Records to process
★ ★ ★ ★ ★ ★ ★

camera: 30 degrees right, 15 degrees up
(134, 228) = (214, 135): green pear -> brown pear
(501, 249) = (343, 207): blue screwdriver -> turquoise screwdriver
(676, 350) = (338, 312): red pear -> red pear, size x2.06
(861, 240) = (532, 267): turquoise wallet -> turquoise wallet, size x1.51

★ ★ ★ ★ ★ ★ ★

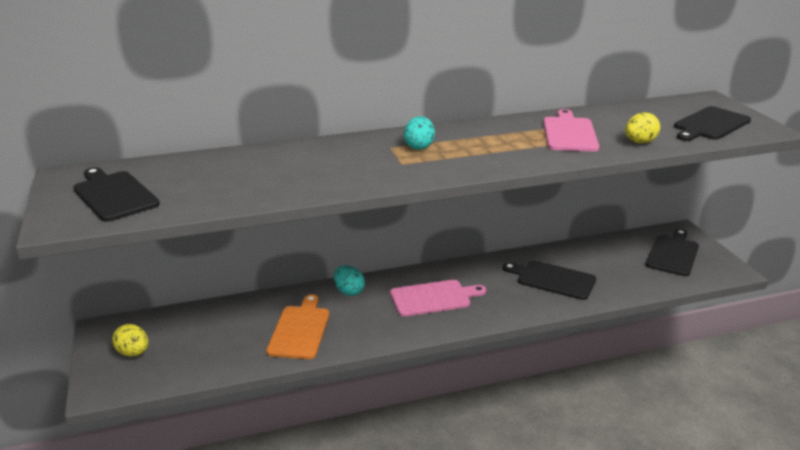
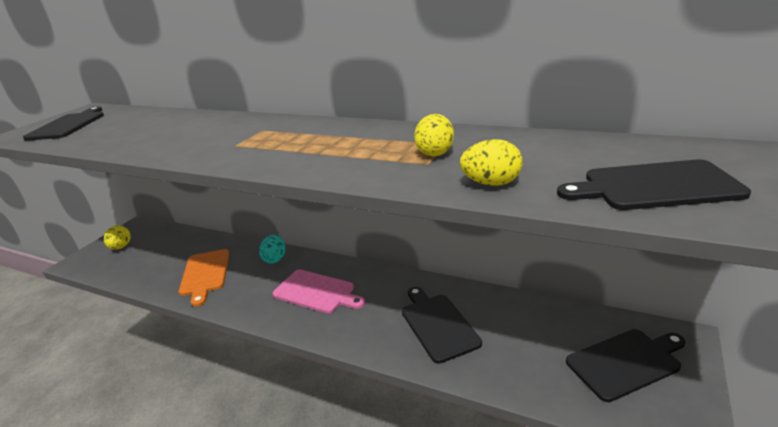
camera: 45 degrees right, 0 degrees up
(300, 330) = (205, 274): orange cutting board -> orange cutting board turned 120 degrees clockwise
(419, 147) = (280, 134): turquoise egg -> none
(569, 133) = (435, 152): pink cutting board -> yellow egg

★ ★ ★ ★ ★ ★ ★

What to work on
Scan the entries above. Copy each line that has the string "board".

Finished task
(300, 330) = (205, 274): orange cutting board -> orange cutting board turned 120 degrees clockwise
(569, 133) = (435, 152): pink cutting board -> yellow egg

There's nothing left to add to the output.